# Task prompt
Reproduce the lines of the entries below without any change, starting at the line that contains "back, in front" and ending at the line that contains "right, is wider.", with both of those lines included.
#### Records for processing ####
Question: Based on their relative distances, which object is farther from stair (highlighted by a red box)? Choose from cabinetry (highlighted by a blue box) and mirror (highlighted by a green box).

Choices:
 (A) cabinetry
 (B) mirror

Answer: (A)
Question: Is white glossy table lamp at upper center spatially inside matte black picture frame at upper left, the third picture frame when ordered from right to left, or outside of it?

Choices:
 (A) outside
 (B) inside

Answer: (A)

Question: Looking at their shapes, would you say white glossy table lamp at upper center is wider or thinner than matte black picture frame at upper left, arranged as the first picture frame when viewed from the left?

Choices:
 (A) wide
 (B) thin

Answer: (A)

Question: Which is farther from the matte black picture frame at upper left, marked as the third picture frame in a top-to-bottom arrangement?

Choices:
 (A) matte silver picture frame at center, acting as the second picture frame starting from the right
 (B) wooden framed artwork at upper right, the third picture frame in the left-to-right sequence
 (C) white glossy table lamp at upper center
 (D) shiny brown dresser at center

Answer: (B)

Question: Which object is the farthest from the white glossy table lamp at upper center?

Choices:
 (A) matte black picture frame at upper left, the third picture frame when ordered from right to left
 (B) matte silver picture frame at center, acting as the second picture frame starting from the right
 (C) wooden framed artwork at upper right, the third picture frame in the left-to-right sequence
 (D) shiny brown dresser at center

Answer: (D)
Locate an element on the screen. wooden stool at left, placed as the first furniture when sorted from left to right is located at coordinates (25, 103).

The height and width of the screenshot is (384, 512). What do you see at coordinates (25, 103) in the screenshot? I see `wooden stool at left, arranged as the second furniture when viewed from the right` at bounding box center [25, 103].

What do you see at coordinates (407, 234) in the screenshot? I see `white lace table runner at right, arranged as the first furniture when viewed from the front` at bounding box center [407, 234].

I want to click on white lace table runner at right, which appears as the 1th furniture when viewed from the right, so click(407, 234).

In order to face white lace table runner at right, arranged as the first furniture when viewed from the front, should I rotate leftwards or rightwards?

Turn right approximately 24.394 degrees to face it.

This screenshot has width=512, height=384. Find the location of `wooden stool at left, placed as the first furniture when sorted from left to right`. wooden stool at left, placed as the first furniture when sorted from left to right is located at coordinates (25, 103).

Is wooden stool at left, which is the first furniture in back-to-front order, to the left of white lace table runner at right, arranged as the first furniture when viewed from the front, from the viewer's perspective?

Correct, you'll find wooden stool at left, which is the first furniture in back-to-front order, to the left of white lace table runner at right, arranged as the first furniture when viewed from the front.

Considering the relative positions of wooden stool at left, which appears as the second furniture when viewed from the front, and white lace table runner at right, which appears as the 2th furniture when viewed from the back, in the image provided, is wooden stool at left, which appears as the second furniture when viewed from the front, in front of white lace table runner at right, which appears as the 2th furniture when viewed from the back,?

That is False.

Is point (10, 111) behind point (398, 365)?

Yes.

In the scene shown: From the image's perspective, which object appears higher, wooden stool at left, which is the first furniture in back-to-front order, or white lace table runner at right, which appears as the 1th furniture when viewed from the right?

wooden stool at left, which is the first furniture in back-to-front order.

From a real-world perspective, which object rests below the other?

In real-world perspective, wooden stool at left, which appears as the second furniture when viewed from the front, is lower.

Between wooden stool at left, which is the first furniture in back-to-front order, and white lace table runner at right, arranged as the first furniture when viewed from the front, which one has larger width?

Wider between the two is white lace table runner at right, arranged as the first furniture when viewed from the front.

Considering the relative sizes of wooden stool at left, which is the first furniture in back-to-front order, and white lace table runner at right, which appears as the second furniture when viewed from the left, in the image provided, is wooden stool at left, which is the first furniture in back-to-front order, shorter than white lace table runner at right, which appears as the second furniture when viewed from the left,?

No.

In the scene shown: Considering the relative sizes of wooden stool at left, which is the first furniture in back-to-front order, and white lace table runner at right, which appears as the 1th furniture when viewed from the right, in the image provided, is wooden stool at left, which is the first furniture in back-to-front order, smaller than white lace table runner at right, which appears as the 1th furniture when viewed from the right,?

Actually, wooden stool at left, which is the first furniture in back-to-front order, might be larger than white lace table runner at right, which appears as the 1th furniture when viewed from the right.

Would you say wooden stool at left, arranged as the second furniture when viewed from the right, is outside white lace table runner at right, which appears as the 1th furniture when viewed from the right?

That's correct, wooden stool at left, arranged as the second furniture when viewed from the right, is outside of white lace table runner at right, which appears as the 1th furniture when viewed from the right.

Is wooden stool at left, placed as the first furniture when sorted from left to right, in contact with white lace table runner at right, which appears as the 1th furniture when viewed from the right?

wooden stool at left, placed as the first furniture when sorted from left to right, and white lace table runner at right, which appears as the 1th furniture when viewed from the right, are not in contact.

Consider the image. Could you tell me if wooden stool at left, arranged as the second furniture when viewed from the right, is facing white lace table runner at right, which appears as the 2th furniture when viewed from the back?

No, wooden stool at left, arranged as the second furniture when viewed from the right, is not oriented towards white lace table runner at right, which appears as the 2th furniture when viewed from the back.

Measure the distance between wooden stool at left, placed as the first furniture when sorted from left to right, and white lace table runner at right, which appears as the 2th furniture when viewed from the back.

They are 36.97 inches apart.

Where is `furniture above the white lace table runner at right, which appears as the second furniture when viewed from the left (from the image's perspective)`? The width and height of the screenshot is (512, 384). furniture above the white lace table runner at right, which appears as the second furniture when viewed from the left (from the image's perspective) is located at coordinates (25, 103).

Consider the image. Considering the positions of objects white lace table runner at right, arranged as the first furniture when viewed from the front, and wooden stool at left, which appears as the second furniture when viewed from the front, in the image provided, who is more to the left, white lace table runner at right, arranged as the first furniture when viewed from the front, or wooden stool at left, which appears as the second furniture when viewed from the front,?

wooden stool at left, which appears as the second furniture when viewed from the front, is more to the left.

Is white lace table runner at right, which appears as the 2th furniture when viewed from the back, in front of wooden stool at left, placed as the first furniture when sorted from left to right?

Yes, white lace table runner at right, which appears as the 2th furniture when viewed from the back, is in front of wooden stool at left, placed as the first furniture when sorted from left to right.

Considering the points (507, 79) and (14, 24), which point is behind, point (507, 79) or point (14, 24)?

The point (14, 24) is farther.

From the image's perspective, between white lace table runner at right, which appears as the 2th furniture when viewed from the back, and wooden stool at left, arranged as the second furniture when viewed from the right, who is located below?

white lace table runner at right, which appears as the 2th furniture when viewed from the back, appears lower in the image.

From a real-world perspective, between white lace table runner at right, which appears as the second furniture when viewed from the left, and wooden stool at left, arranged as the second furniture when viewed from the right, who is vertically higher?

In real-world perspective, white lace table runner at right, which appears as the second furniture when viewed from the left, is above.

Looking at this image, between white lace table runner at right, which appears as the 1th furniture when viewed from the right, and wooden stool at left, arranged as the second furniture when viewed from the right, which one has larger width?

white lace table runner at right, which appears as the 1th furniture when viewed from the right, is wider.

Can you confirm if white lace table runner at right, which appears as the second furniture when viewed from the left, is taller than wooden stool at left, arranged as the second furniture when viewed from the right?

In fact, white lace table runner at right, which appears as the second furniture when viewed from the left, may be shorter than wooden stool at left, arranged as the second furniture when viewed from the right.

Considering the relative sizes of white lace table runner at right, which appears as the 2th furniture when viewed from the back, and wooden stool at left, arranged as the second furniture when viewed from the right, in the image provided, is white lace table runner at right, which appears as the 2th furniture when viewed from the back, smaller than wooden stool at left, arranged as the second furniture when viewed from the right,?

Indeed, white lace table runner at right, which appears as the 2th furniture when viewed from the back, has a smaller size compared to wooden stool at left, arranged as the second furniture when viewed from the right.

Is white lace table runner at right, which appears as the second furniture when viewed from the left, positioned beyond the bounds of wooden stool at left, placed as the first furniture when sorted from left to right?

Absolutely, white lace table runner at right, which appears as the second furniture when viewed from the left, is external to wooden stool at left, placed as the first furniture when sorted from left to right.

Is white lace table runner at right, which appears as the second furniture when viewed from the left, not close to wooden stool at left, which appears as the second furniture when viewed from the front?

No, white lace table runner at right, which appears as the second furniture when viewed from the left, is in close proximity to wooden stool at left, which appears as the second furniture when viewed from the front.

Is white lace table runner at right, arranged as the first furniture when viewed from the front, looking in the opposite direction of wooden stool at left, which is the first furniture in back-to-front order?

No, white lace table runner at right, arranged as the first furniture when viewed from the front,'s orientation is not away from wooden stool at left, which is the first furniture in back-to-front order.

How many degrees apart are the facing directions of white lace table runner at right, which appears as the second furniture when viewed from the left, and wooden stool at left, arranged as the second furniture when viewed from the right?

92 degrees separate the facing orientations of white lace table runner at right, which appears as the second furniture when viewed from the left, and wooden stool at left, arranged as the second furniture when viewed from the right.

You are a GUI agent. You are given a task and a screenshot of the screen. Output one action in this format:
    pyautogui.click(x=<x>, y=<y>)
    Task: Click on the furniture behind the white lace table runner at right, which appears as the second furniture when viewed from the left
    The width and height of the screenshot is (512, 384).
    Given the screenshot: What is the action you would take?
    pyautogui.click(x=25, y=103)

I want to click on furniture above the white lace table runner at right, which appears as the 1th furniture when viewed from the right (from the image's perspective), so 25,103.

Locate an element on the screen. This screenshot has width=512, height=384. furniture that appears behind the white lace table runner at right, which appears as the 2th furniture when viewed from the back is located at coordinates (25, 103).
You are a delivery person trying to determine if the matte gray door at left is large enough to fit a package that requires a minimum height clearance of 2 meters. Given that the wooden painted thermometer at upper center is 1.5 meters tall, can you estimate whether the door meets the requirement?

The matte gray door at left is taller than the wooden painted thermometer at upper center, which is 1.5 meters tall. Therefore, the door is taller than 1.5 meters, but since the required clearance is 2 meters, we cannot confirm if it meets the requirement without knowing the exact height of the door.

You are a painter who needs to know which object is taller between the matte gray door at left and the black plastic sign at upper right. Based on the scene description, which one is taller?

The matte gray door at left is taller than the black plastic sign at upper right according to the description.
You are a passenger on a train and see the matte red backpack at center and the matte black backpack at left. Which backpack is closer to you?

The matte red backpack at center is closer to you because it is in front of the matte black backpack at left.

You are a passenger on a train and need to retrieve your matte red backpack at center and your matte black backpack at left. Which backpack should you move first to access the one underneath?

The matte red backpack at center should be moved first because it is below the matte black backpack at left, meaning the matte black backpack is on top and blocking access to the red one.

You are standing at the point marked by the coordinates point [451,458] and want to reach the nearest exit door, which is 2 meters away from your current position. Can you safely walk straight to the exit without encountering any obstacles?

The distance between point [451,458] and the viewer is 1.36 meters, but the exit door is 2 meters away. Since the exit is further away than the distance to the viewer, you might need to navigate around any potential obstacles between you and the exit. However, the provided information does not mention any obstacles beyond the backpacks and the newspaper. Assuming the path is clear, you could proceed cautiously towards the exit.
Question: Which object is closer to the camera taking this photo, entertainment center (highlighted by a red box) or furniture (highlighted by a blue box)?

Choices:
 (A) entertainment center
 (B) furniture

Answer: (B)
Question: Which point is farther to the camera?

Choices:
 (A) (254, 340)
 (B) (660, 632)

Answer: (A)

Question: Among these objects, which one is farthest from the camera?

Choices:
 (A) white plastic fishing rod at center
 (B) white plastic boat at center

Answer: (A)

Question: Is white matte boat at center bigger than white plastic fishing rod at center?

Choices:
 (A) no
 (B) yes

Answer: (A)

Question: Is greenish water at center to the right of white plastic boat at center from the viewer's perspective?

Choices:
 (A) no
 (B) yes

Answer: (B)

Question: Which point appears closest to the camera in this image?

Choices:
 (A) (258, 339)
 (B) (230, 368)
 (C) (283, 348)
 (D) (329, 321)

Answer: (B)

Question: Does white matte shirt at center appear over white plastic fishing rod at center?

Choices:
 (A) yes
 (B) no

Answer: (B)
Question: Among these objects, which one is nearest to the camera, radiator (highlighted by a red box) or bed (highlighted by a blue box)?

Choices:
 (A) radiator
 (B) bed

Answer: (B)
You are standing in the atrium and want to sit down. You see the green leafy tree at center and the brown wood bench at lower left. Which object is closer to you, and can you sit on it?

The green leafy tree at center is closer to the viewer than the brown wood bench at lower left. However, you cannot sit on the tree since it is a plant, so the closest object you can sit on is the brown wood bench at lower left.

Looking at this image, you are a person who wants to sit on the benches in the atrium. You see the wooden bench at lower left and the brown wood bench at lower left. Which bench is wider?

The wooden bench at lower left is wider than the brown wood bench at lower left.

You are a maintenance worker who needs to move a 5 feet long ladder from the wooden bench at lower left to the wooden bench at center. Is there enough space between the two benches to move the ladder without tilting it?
####
# Exercise answer
Is white lace table runner at right, which appears as the 2th furniture when viewed from the back, in front of wooden stool at left, placed as the first furniture when sorted from left to right?

Yes, white lace table runner at right, which appears as the 2th furniture when viewed from the back, is in front of wooden stool at left, placed as the first furniture when sorted from left to right.

Considering the points (507, 79) and (14, 24), which point is behind, point (507, 79) or point (14, 24)?

The point (14, 24) is farther.

From the image's perspective, between white lace table runner at right, which appears as the 2th furniture when viewed from the back, and wooden stool at left, arranged as the second furniture when viewed from the right, who is located below?

white lace table runner at right, which appears as the 2th furniture when viewed from the back, appears lower in the image.

From a real-world perspective, between white lace table runner at right, which appears as the second furniture when viewed from the left, and wooden stool at left, arranged as the second furniture when viewed from the right, who is vertically higher?

In real-world perspective, white lace table runner at right, which appears as the second furniture when viewed from the left, is above.

Looking at this image, between white lace table runner at right, which appears as the 1th furniture when viewed from the right, and wooden stool at left, arranged as the second furniture when viewed from the right, which one has larger width?

white lace table runner at right, which appears as the 1th furniture when viewed from the right, is wider.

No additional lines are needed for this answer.